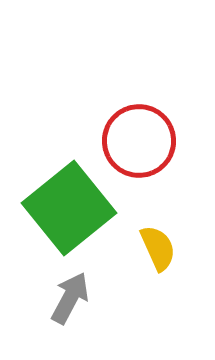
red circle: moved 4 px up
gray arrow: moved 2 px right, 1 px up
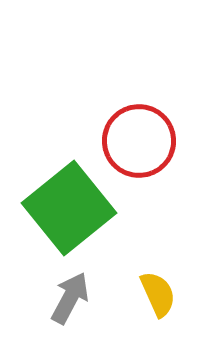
yellow semicircle: moved 46 px down
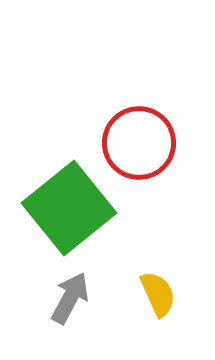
red circle: moved 2 px down
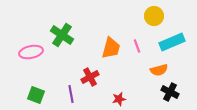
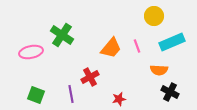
orange trapezoid: rotated 25 degrees clockwise
orange semicircle: rotated 18 degrees clockwise
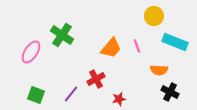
cyan rectangle: moved 3 px right; rotated 45 degrees clockwise
pink ellipse: rotated 45 degrees counterclockwise
red cross: moved 6 px right, 2 px down
purple line: rotated 48 degrees clockwise
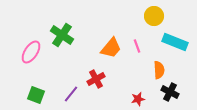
orange semicircle: rotated 96 degrees counterclockwise
red star: moved 19 px right
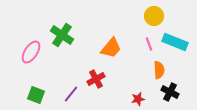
pink line: moved 12 px right, 2 px up
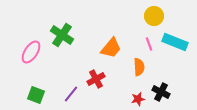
orange semicircle: moved 20 px left, 3 px up
black cross: moved 9 px left
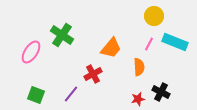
pink line: rotated 48 degrees clockwise
red cross: moved 3 px left, 5 px up
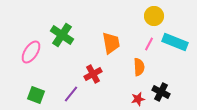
orange trapezoid: moved 5 px up; rotated 50 degrees counterclockwise
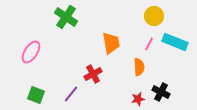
green cross: moved 4 px right, 18 px up
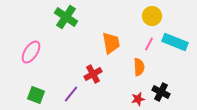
yellow circle: moved 2 px left
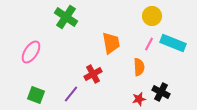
cyan rectangle: moved 2 px left, 1 px down
red star: moved 1 px right
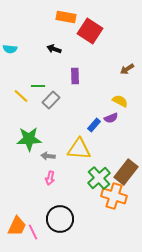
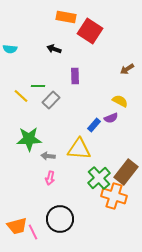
orange trapezoid: rotated 50 degrees clockwise
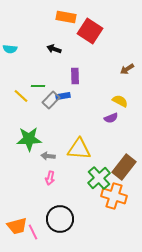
blue rectangle: moved 31 px left, 29 px up; rotated 40 degrees clockwise
brown rectangle: moved 2 px left, 5 px up
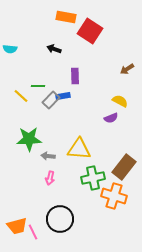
green cross: moved 6 px left; rotated 30 degrees clockwise
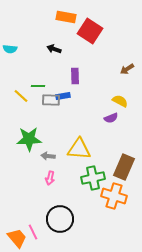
gray rectangle: rotated 48 degrees clockwise
brown rectangle: rotated 15 degrees counterclockwise
orange trapezoid: moved 12 px down; rotated 115 degrees counterclockwise
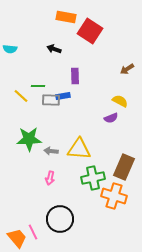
gray arrow: moved 3 px right, 5 px up
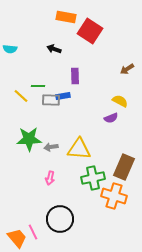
gray arrow: moved 4 px up; rotated 16 degrees counterclockwise
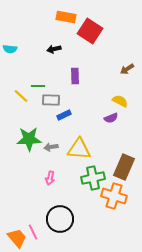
black arrow: rotated 32 degrees counterclockwise
blue rectangle: moved 1 px right, 19 px down; rotated 16 degrees counterclockwise
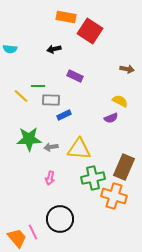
brown arrow: rotated 136 degrees counterclockwise
purple rectangle: rotated 63 degrees counterclockwise
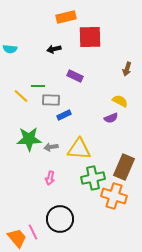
orange rectangle: rotated 24 degrees counterclockwise
red square: moved 6 px down; rotated 35 degrees counterclockwise
brown arrow: rotated 96 degrees clockwise
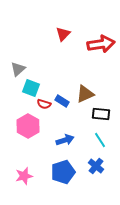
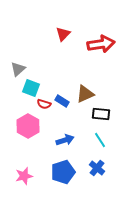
blue cross: moved 1 px right, 2 px down
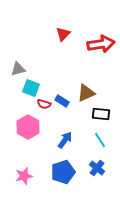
gray triangle: rotated 28 degrees clockwise
brown triangle: moved 1 px right, 1 px up
pink hexagon: moved 1 px down
blue arrow: rotated 36 degrees counterclockwise
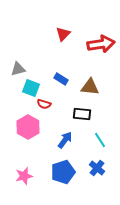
brown triangle: moved 4 px right, 6 px up; rotated 30 degrees clockwise
blue rectangle: moved 1 px left, 22 px up
black rectangle: moved 19 px left
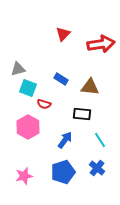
cyan square: moved 3 px left
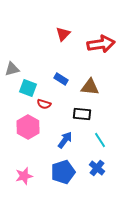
gray triangle: moved 6 px left
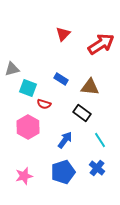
red arrow: rotated 24 degrees counterclockwise
black rectangle: moved 1 px up; rotated 30 degrees clockwise
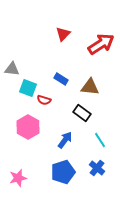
gray triangle: rotated 21 degrees clockwise
red semicircle: moved 4 px up
pink star: moved 6 px left, 2 px down
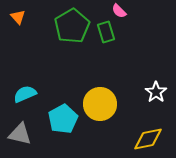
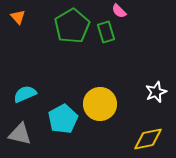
white star: rotated 15 degrees clockwise
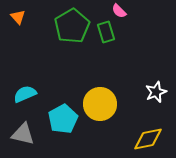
gray triangle: moved 3 px right
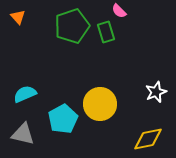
green pentagon: rotated 12 degrees clockwise
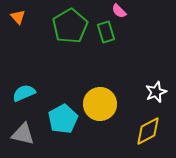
green pentagon: moved 2 px left; rotated 12 degrees counterclockwise
cyan semicircle: moved 1 px left, 1 px up
yellow diamond: moved 8 px up; rotated 16 degrees counterclockwise
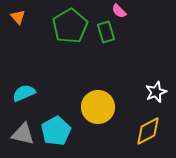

☆ ☆ ☆ ☆

* [Exercise brief]
Replace "counterclockwise" with "anticlockwise" throughout all the records above and give their lines again with nothing else changed, omitting the picture lines.

* [Exercise solution]
red circle: moved 4 px up
gray arrow: moved 2 px right, 1 px up
yellow semicircle: moved 46 px down
red circle: moved 2 px down
orange trapezoid: rotated 25 degrees clockwise
orange semicircle: rotated 18 degrees clockwise
cyan rectangle: moved 3 px right; rotated 45 degrees clockwise
pink ellipse: rotated 45 degrees anticlockwise
red cross: moved 6 px right, 2 px down
purple line: rotated 48 degrees clockwise
orange semicircle: rotated 96 degrees anticlockwise
red star: moved 19 px right
pink line: moved 12 px right, 2 px up
orange semicircle: moved 20 px left, 3 px up
black cross: moved 9 px left
pink line: rotated 48 degrees clockwise
red cross: moved 3 px left, 5 px up
orange trapezoid: moved 5 px up; rotated 50 degrees anticlockwise
green cross: moved 4 px right, 18 px up
yellow circle: moved 2 px left
cyan rectangle: moved 2 px left, 1 px down
red star: moved 1 px right
orange trapezoid: rotated 50 degrees clockwise
blue rectangle: moved 31 px left, 29 px up; rotated 40 degrees clockwise
brown rectangle: moved 2 px left, 5 px up
green cross: moved 6 px left; rotated 30 degrees clockwise
gray rectangle: rotated 48 degrees clockwise
brown rectangle: rotated 15 degrees anticlockwise
orange trapezoid: moved 12 px down; rotated 115 degrees anticlockwise
gray arrow: moved 3 px right, 5 px up
gray arrow: moved 4 px up; rotated 16 degrees anticlockwise
black arrow: rotated 32 degrees anticlockwise
blue rectangle: moved 1 px right, 19 px down; rotated 16 degrees anticlockwise
brown arrow: rotated 136 degrees anticlockwise
purple rectangle: rotated 63 degrees anticlockwise
orange rectangle: rotated 24 degrees anticlockwise
red square: moved 6 px down; rotated 35 degrees anticlockwise
brown arrow: rotated 96 degrees clockwise
blue cross: moved 1 px right, 2 px down
gray triangle: rotated 28 degrees clockwise
brown triangle: moved 1 px right, 1 px up
pink hexagon: moved 1 px down
blue arrow: rotated 36 degrees anticlockwise
brown triangle: moved 4 px right, 6 px up; rotated 30 degrees clockwise
blue rectangle: moved 1 px left, 22 px up
black rectangle: moved 19 px left
cyan square: moved 3 px left
gray triangle: moved 6 px left
red arrow: rotated 24 degrees anticlockwise
black rectangle: moved 1 px up; rotated 30 degrees clockwise
gray triangle: rotated 21 degrees clockwise
red semicircle: moved 4 px up
pink star: moved 6 px left, 2 px down
white star: rotated 15 degrees clockwise
gray triangle: moved 3 px right
green pentagon: rotated 12 degrees clockwise
green pentagon: moved 2 px left; rotated 12 degrees anticlockwise
cyan semicircle: moved 1 px left, 1 px up
yellow diamond: moved 8 px up; rotated 16 degrees anticlockwise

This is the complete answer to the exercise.